EXERCISE OBJECTIVE: For the records below, please print exactly and only the lines from the one with "orange pentagon: (182, 173)" down to the one with "purple rectangle: (68, 547)", both ends included, omitting the pictures.
(SUPPLIED RECORDS begins)
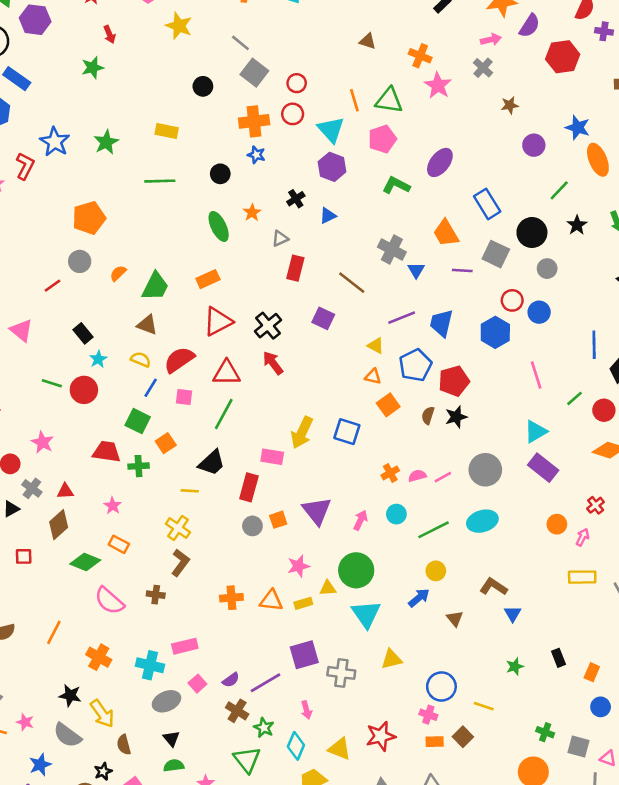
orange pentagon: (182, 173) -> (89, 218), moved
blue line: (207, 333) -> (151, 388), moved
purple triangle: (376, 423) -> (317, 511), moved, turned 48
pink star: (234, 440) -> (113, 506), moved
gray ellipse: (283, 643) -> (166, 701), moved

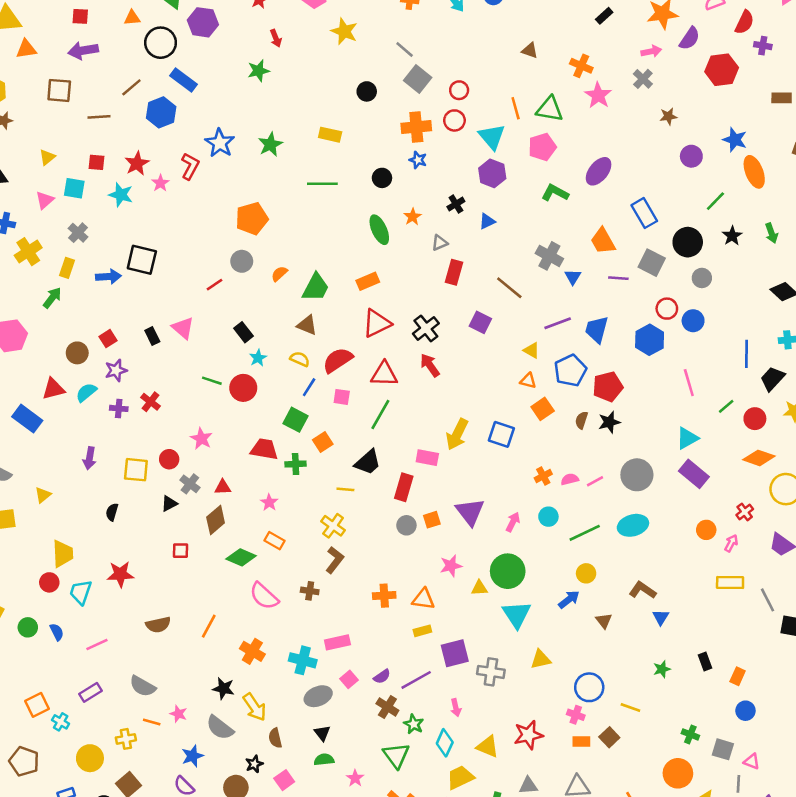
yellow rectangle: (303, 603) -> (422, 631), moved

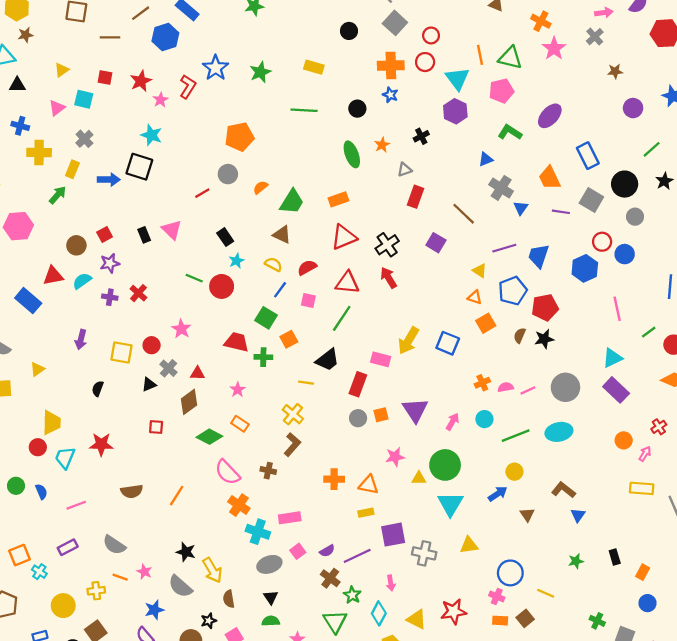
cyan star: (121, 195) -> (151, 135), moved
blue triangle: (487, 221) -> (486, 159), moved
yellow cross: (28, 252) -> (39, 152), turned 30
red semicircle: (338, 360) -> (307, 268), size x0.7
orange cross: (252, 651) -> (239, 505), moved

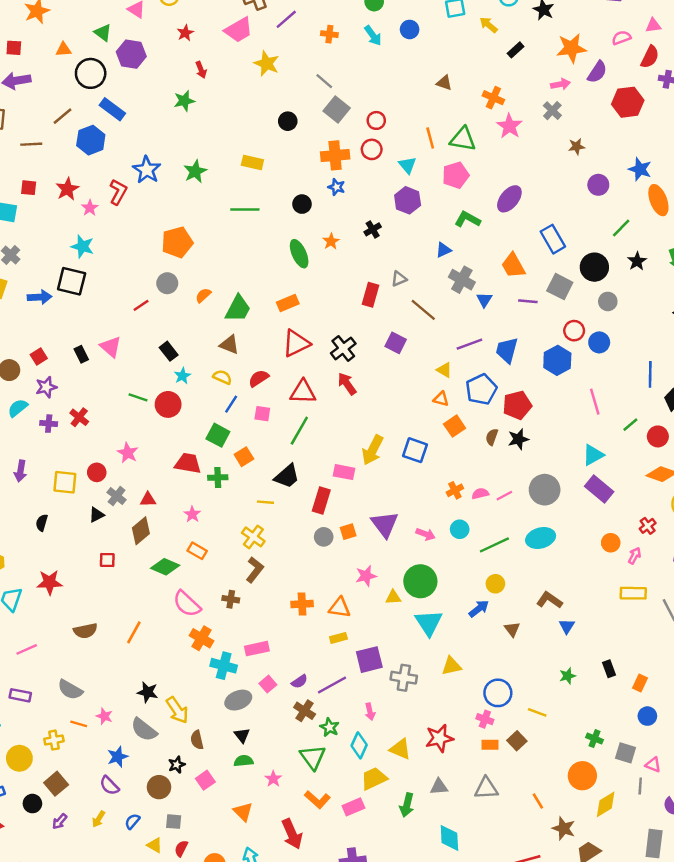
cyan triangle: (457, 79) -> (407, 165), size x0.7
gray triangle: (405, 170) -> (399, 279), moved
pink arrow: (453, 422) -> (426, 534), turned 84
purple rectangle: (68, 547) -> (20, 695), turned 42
(SUPPLIED RECORDS ends)
(SUPPLIED RECORDS begins)
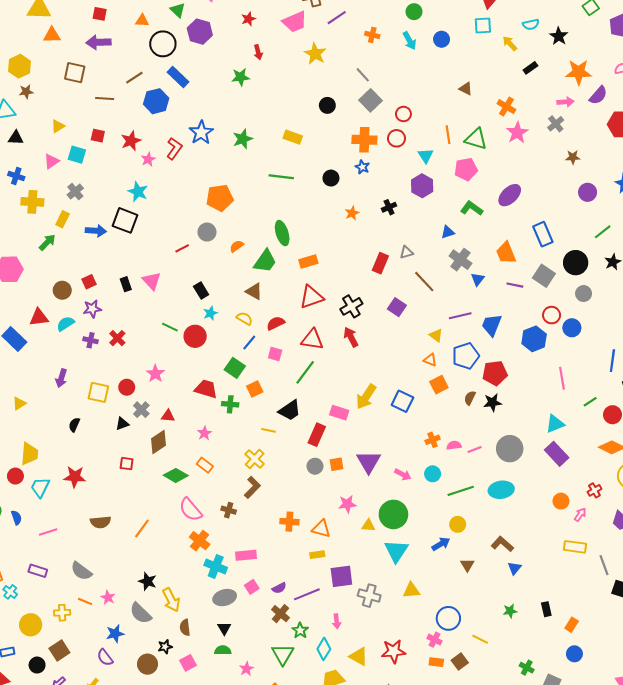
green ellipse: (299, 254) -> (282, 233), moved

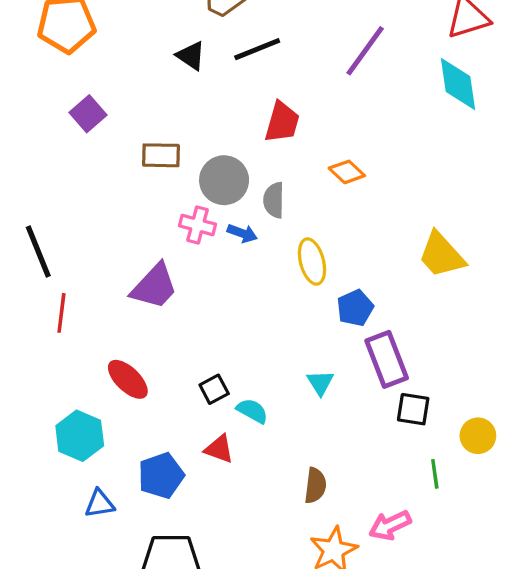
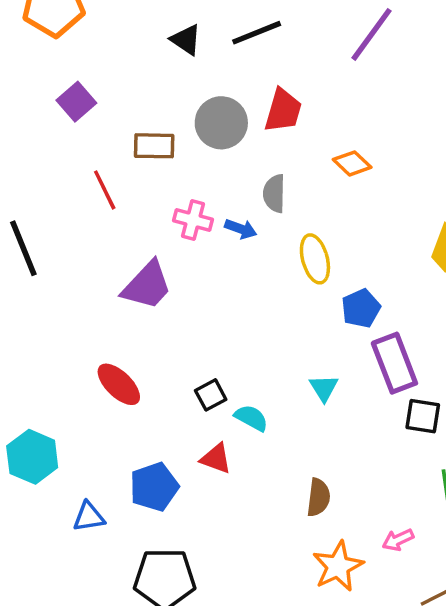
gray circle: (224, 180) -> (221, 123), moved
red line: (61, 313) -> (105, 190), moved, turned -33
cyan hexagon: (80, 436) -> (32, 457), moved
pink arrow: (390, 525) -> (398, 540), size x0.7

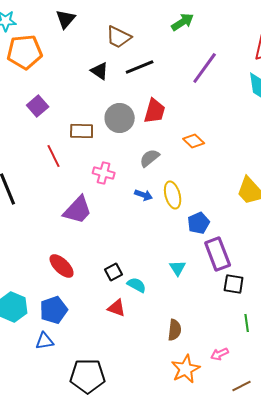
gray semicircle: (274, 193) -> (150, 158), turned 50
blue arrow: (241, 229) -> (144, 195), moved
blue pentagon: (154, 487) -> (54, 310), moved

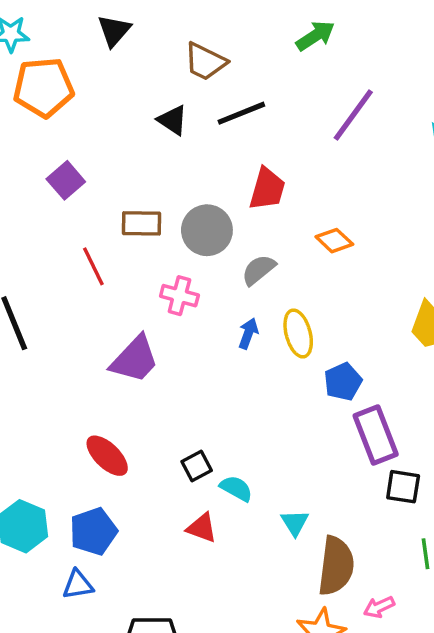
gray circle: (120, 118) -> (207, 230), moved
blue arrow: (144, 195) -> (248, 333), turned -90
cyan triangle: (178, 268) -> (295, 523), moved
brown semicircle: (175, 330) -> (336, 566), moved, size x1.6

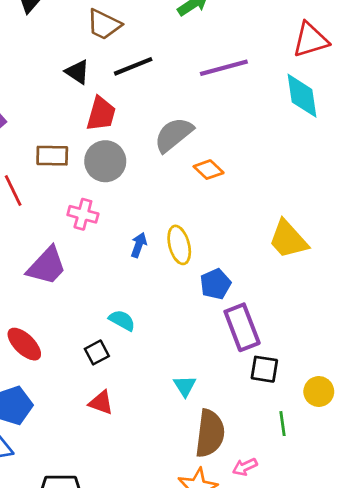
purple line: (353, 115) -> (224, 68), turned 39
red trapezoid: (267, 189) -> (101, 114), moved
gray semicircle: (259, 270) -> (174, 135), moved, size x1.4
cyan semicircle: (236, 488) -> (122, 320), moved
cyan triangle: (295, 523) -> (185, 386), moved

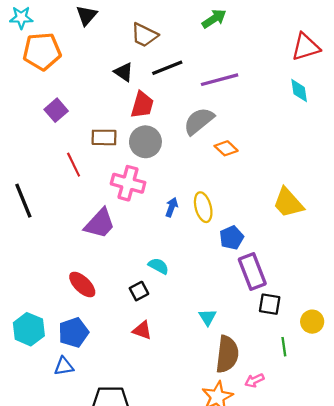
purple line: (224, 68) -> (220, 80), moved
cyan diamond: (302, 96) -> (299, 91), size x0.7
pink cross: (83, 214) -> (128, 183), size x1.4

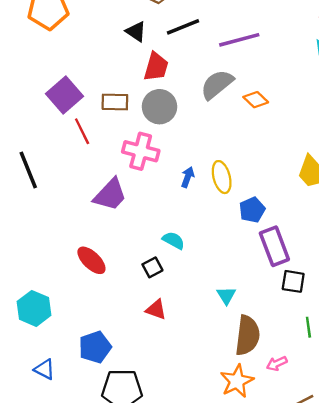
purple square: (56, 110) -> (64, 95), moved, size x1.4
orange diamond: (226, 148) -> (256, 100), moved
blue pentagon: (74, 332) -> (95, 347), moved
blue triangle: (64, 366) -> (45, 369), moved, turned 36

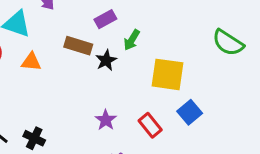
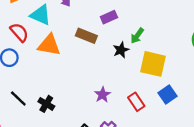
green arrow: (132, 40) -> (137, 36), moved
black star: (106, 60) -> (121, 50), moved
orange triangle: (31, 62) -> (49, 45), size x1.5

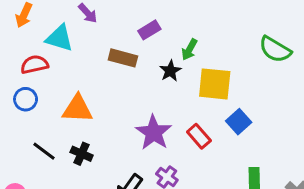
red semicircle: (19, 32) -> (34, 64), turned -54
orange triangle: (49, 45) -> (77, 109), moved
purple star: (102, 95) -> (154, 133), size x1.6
(SUPPLIED RECORDS ends)
(SUPPLIED RECORDS begins)
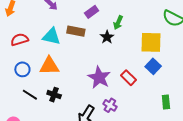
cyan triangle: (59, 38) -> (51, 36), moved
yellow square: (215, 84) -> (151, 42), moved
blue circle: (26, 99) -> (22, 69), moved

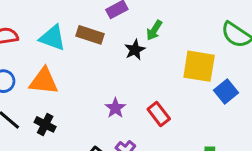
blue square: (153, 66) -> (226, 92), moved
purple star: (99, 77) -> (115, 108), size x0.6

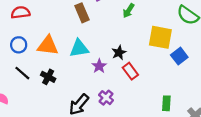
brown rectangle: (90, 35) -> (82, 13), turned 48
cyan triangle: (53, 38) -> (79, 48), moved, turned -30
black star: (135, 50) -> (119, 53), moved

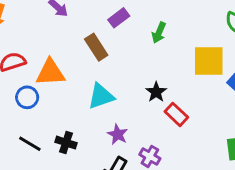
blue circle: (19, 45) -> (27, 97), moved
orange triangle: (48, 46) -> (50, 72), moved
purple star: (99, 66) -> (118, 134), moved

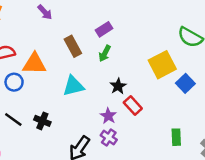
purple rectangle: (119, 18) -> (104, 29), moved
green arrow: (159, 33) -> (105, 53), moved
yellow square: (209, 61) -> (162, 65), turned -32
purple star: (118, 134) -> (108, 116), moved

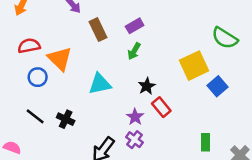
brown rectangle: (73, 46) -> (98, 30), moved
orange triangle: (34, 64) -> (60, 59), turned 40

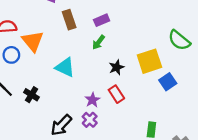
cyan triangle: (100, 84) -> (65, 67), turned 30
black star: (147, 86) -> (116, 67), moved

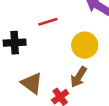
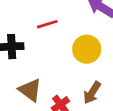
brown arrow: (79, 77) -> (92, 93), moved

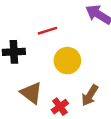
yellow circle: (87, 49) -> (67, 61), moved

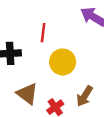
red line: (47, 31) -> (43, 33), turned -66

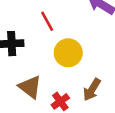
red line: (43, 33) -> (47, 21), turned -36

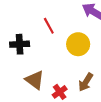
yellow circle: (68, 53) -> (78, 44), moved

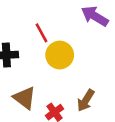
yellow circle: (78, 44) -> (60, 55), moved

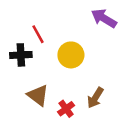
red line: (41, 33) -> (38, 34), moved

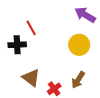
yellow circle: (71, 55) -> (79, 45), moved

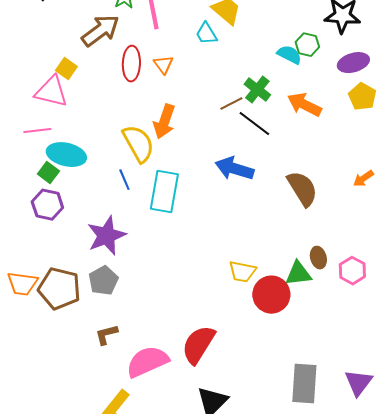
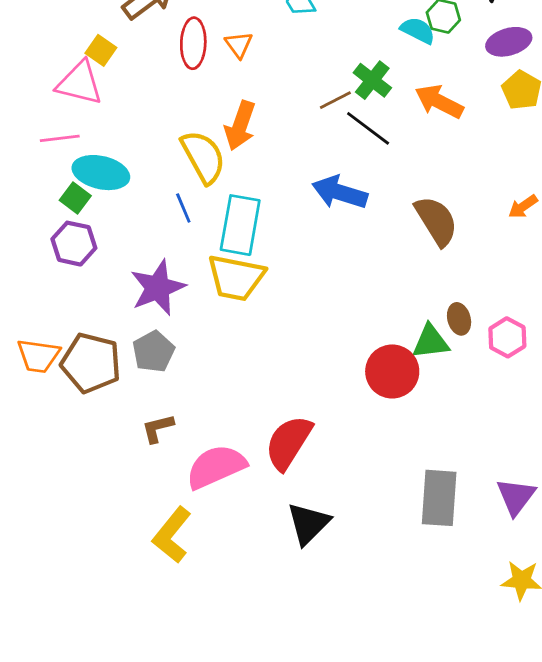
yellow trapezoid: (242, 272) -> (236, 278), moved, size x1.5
(SUPPLIED RECORDS ends)
SOLUTION BELOW:
orange pentagon: (182, 173) -> (89, 218), moved
blue line: (207, 333) -> (151, 388), moved
purple triangle: (376, 423) -> (317, 511), moved, turned 48
pink star: (234, 440) -> (113, 506), moved
gray ellipse: (283, 643) -> (166, 701), moved

yellow rectangle: (303, 603) -> (422, 631), moved

cyan star: (121, 195) -> (151, 135), moved
blue triangle: (487, 221) -> (486, 159), moved
yellow cross: (28, 252) -> (39, 152), turned 30
red semicircle: (338, 360) -> (307, 268), size x0.7
orange cross: (252, 651) -> (239, 505), moved

cyan triangle: (457, 79) -> (407, 165), size x0.7
gray triangle: (405, 170) -> (399, 279), moved
pink arrow: (453, 422) -> (426, 534), turned 84
purple rectangle: (68, 547) -> (20, 695), turned 42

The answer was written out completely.